╭─ Data for review

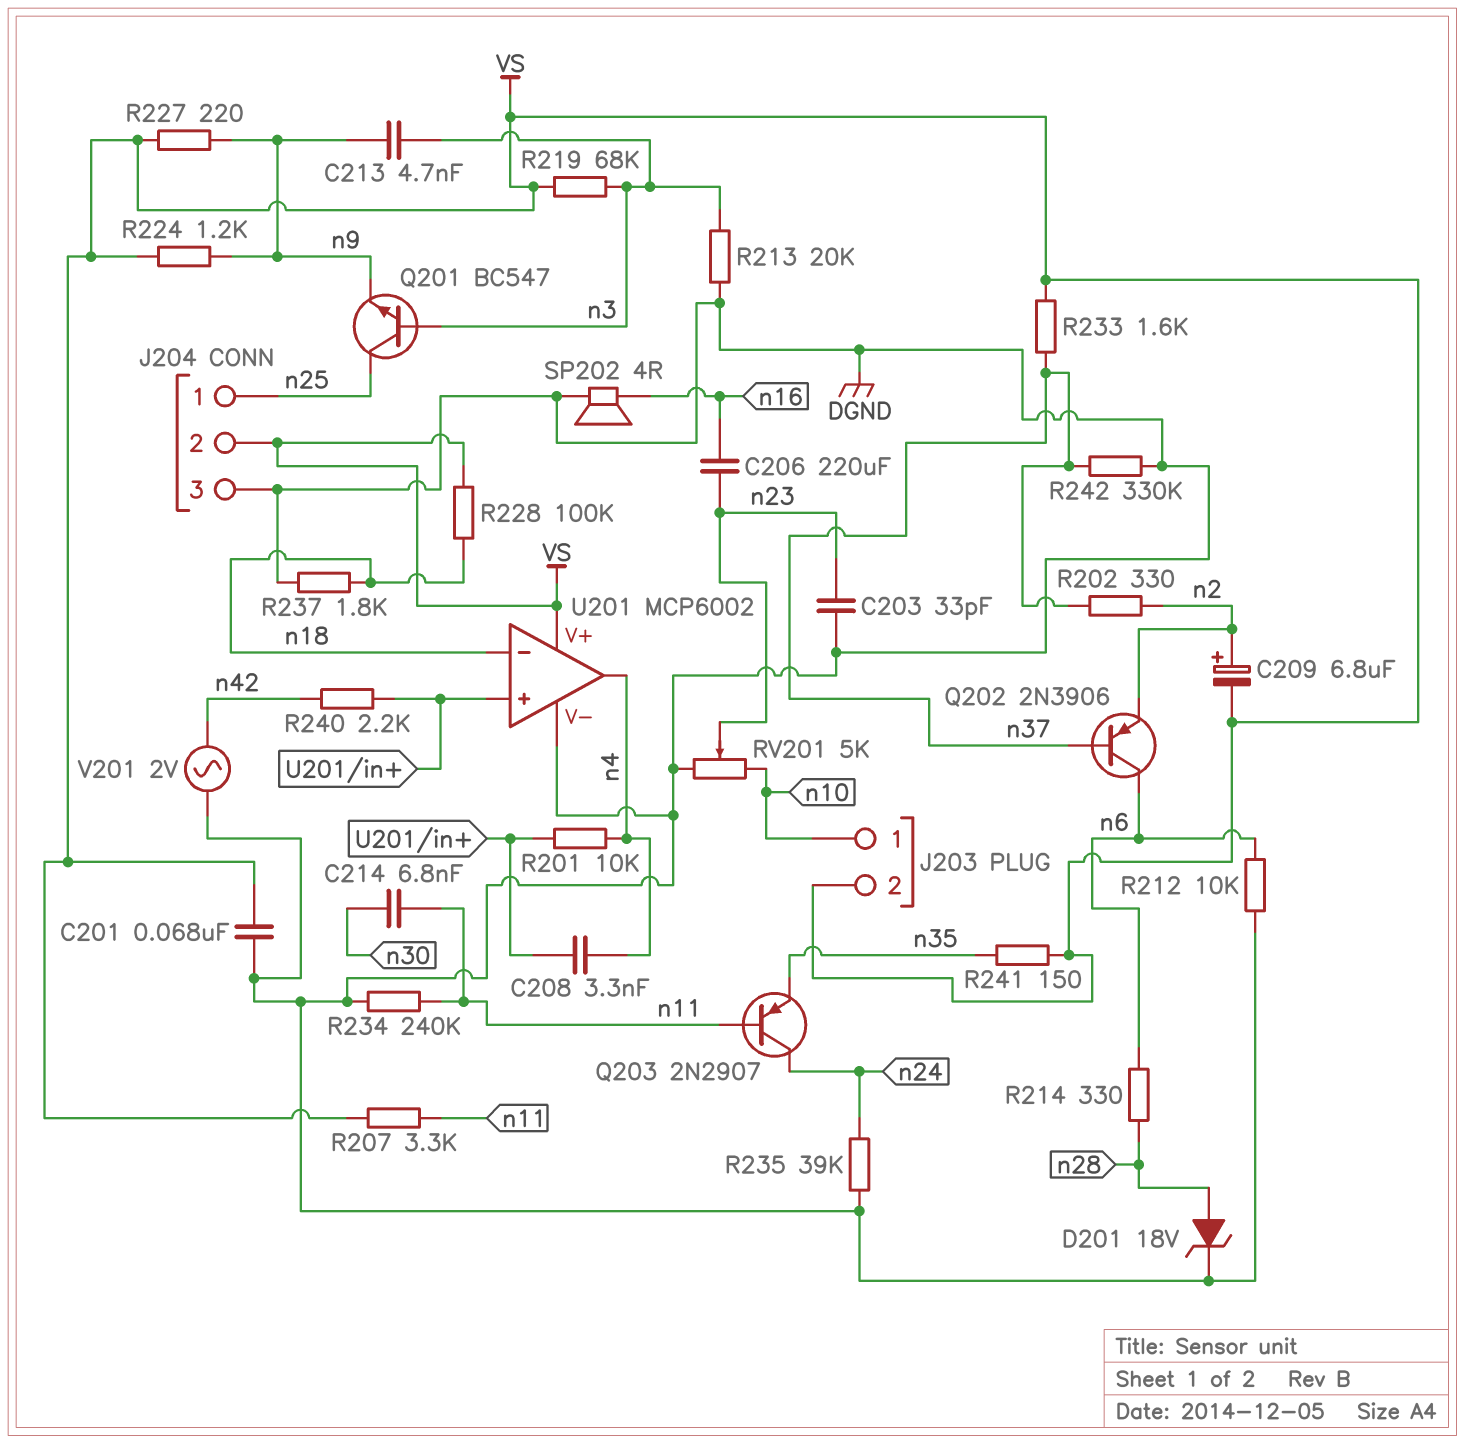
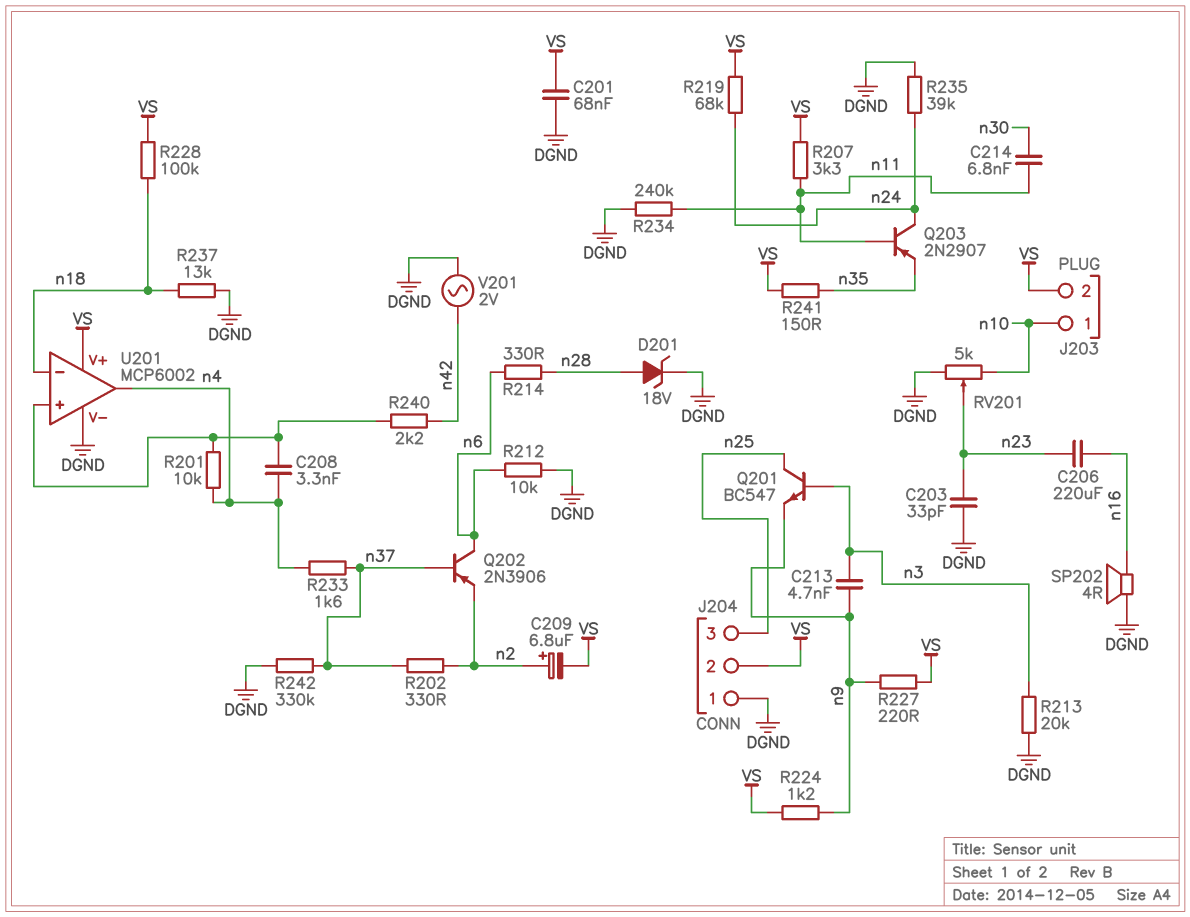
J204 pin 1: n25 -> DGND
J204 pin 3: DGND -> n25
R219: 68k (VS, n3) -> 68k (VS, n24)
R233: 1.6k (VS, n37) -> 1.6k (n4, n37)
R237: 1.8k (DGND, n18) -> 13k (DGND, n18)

╰─

> **Task description**: Only the lines from the one containing "J204 pin 3: DGND -> n25" through the final line of the data belong in the answer, repeated exactly.

> **Exercise result**:
J204 pin 3: DGND -> n25
R219: 68k (VS, n3) -> 68k (VS, n24)
R233: 1.6k (VS, n37) -> 1.6k (n4, n37)
R237: 1.8k (DGND, n18) -> 13k (DGND, n18)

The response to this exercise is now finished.